YOUR INSTRUCTIONS: Your answer must be a word-for-word copy of the listing, with all pictures excluded.

INFORMATION PROVIDED:
┌──
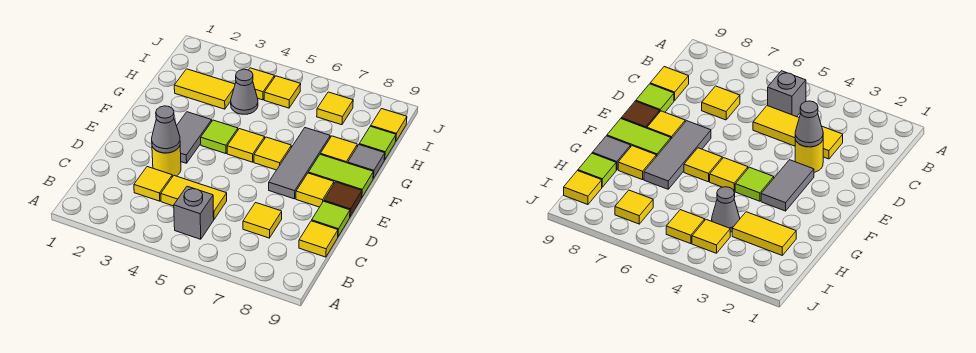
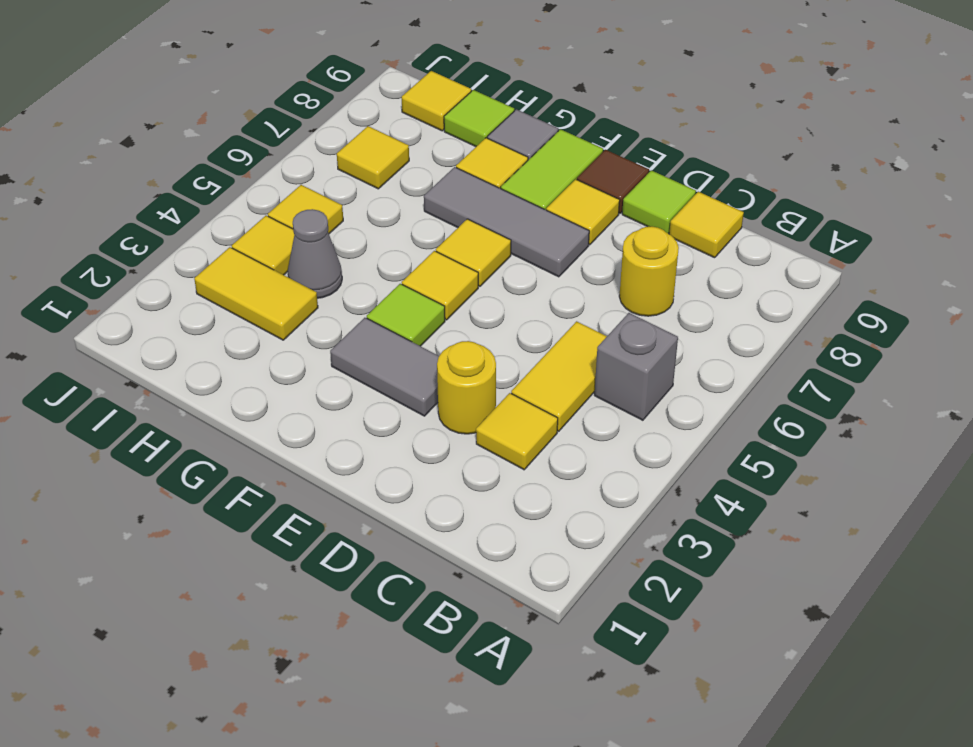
yellow tile C7 level 1 -> yellow round brick C7 level 1
grey cone D3 level 2 -> none
yellow tile H2:H3 level 1 -> yellow tile H3:I3 level 1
└──
OUTPUT BELOW:
yellow tile C7 level 1 -> yellow round brick C7 level 1
grey cone D3 level 2 -> none
yellow tile H2:H3 level 1 -> yellow tile H3:I3 level 1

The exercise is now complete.